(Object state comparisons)
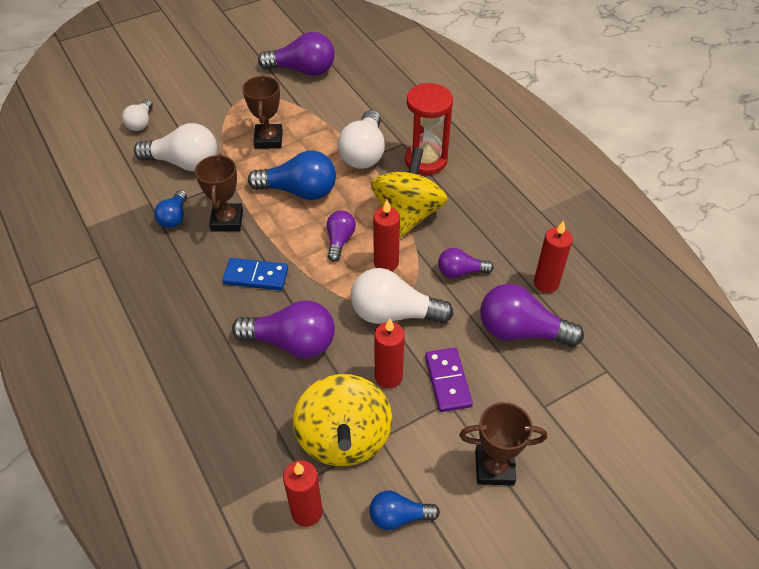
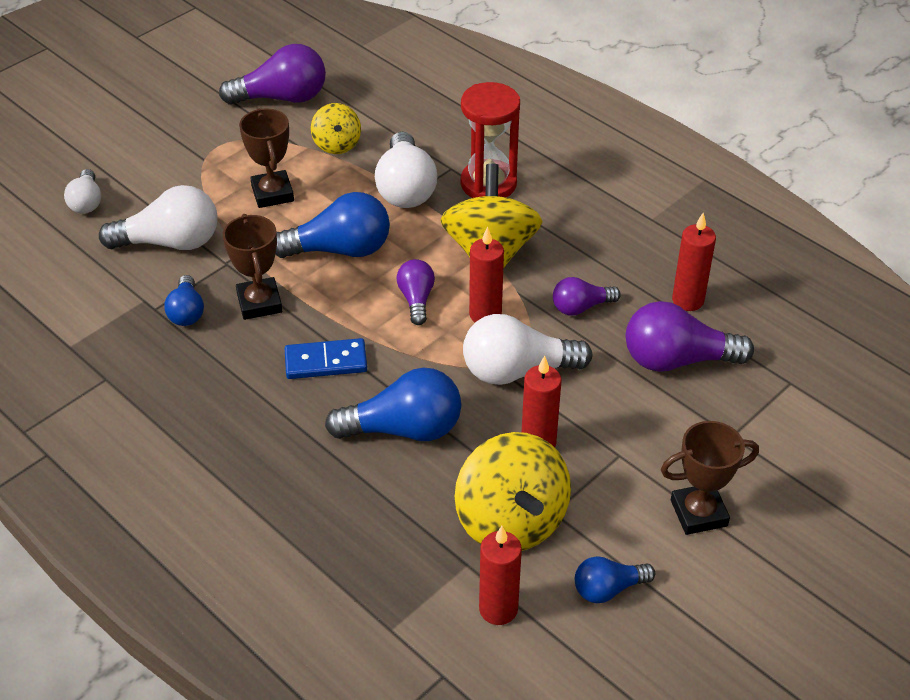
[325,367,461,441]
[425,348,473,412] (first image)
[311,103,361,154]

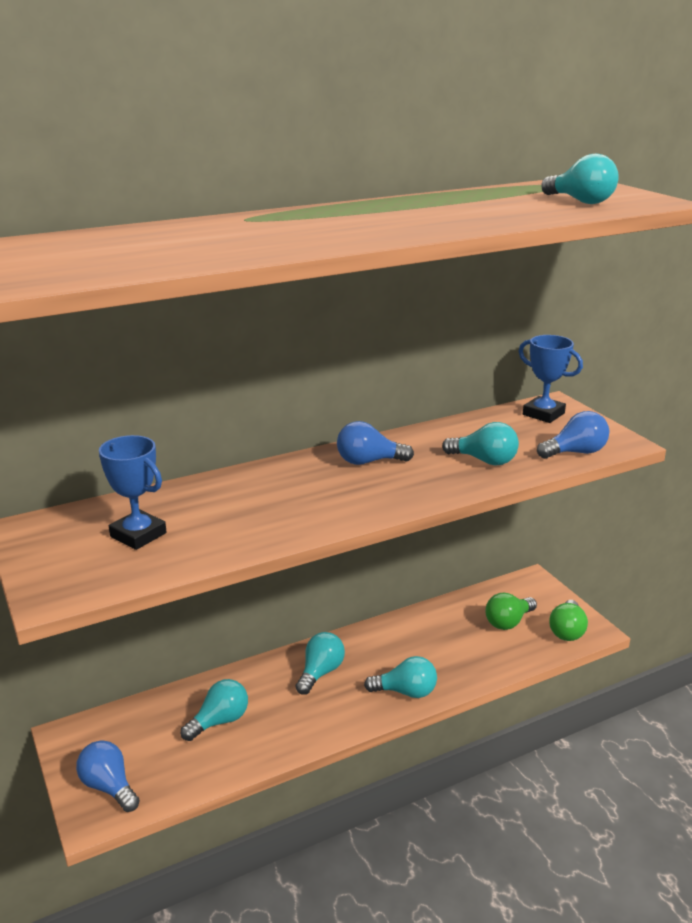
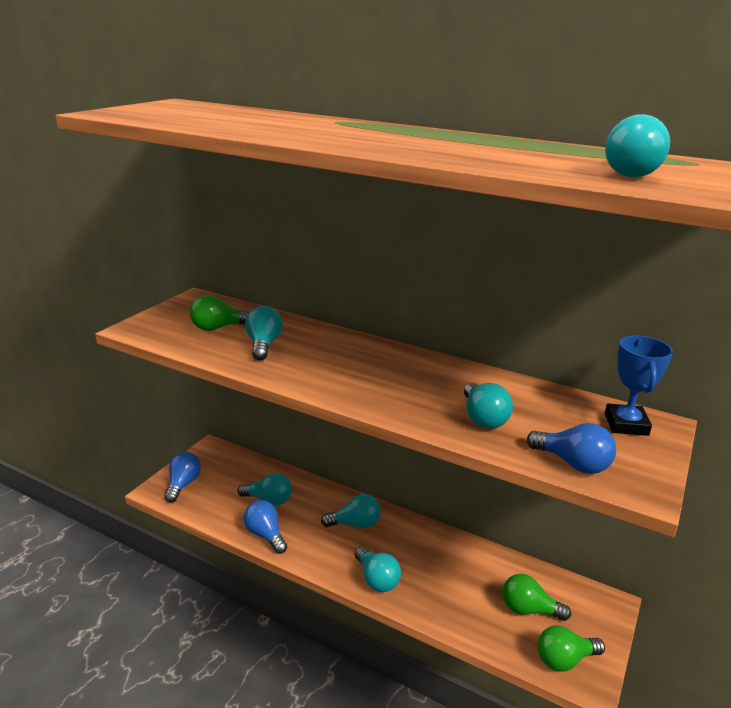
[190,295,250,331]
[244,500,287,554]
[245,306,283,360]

-- ACTIVITY --
Copy every entry exactly; drop the pictures.

-- SOLUTION --
[325,367,461,441]
[425,348,473,412] (first image)
[311,103,361,154]

[190,295,250,331]
[244,500,287,554]
[245,306,283,360]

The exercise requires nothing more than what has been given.